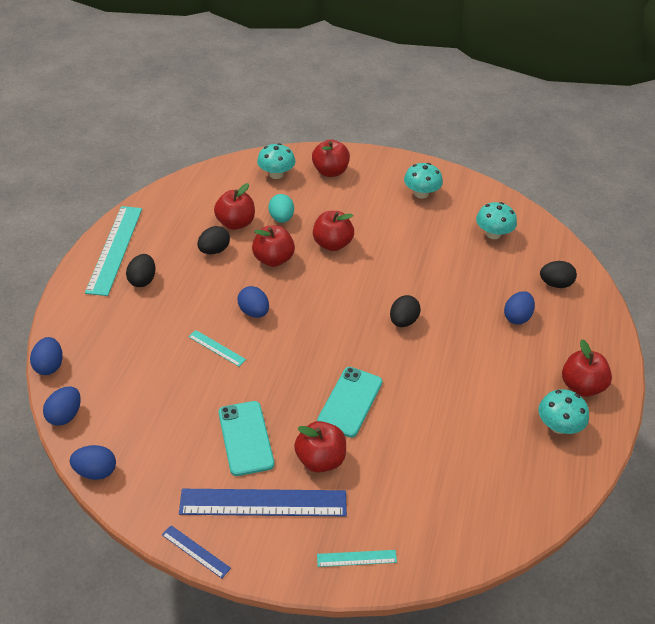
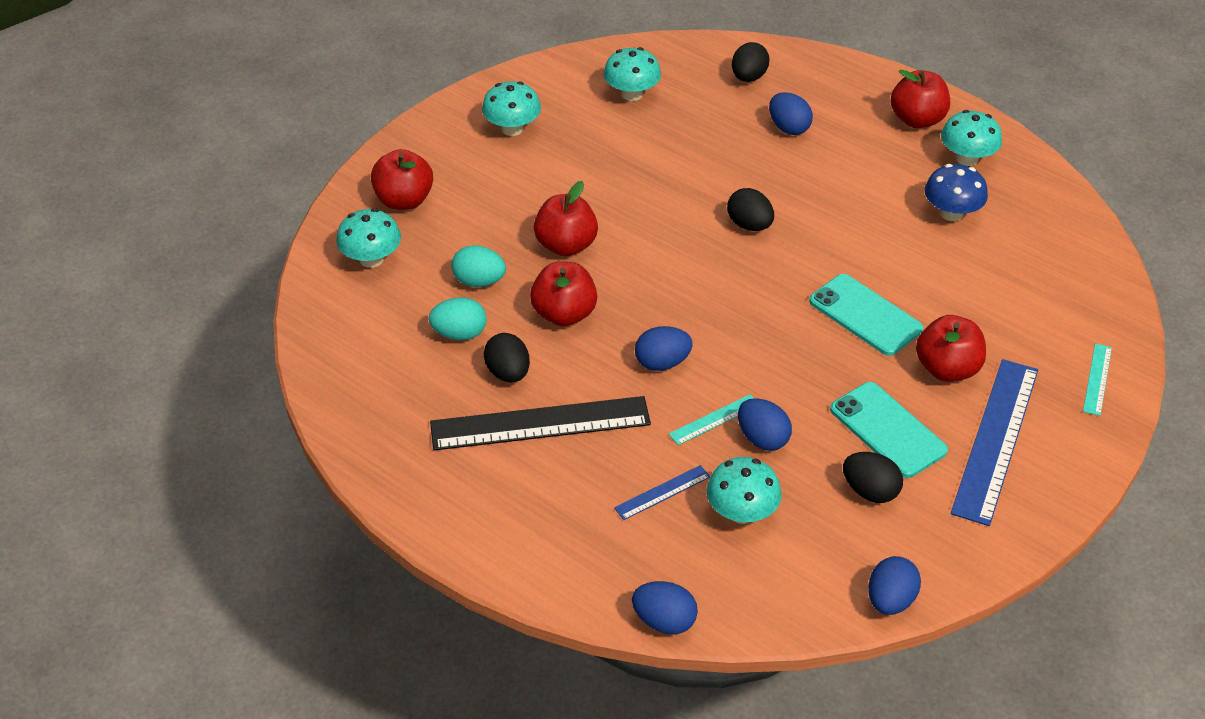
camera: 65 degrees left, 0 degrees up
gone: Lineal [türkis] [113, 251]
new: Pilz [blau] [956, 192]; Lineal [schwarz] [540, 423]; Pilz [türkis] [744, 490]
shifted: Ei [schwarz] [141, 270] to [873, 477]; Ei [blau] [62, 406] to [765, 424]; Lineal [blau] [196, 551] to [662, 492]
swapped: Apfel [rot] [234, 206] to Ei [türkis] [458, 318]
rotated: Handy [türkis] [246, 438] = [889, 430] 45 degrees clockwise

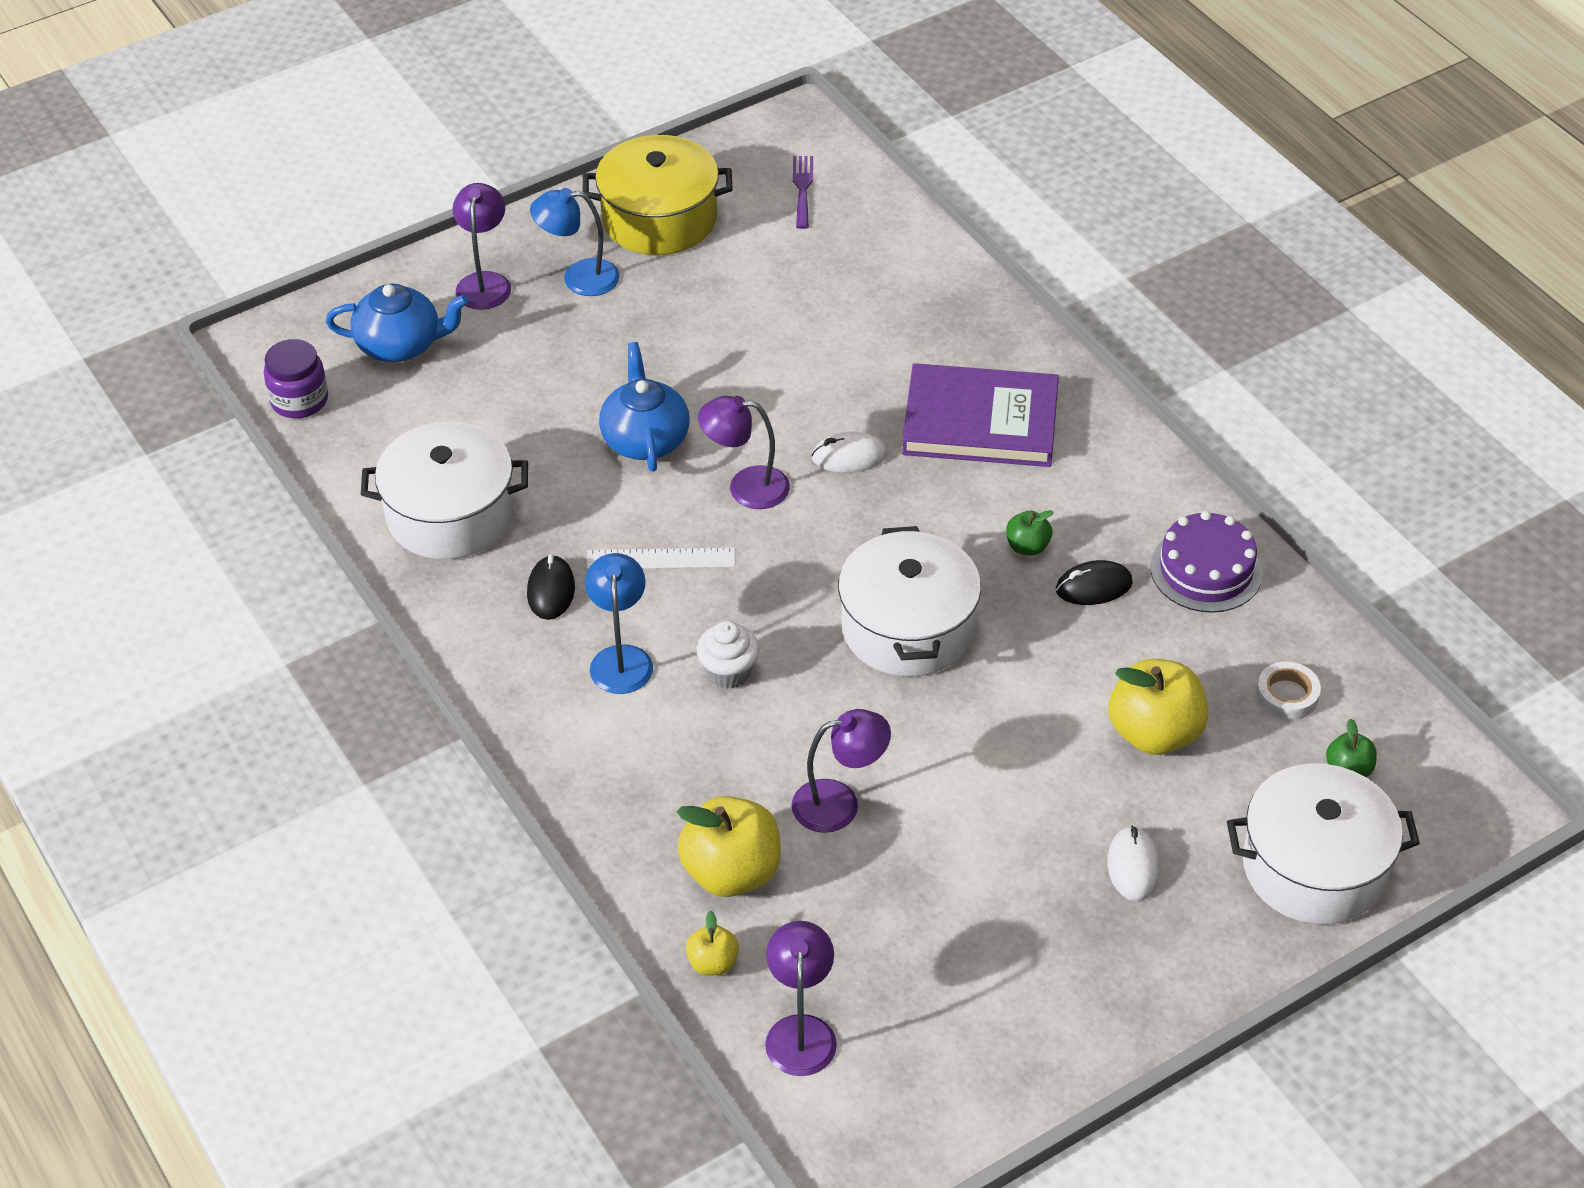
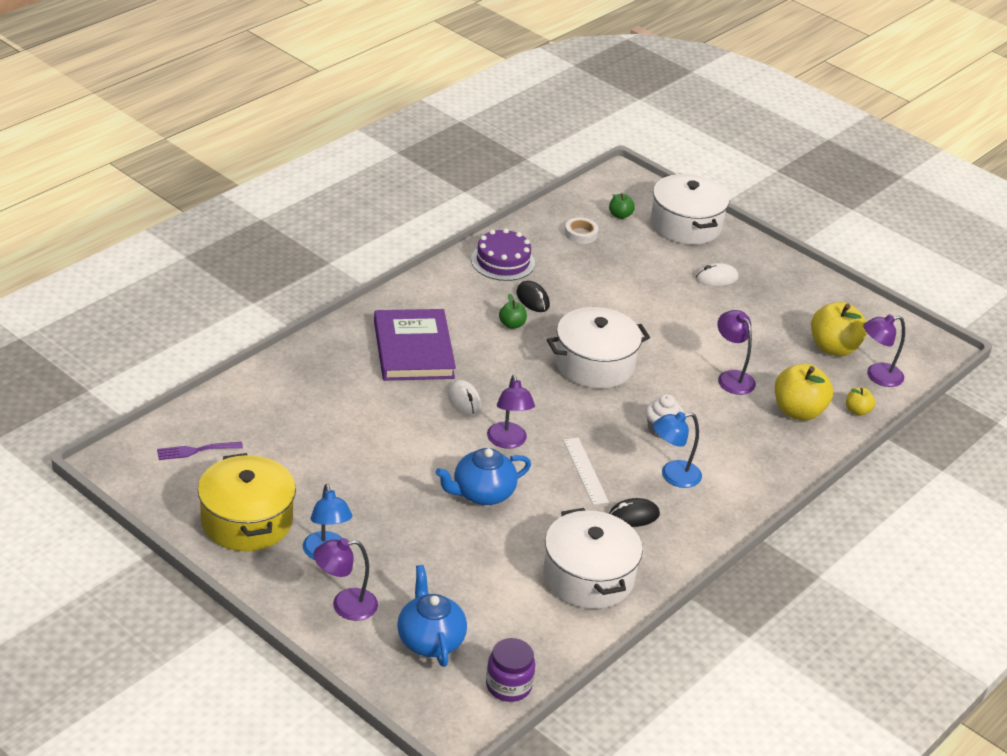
camera: 110 degrees left, 10 degrees down
shifted: Apfel [gelb] [1158, 707] to [839, 329]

•••••

**Your goal**
From the records, determine the number of lines holding the word "blau", and state that number only.

**Solution**
2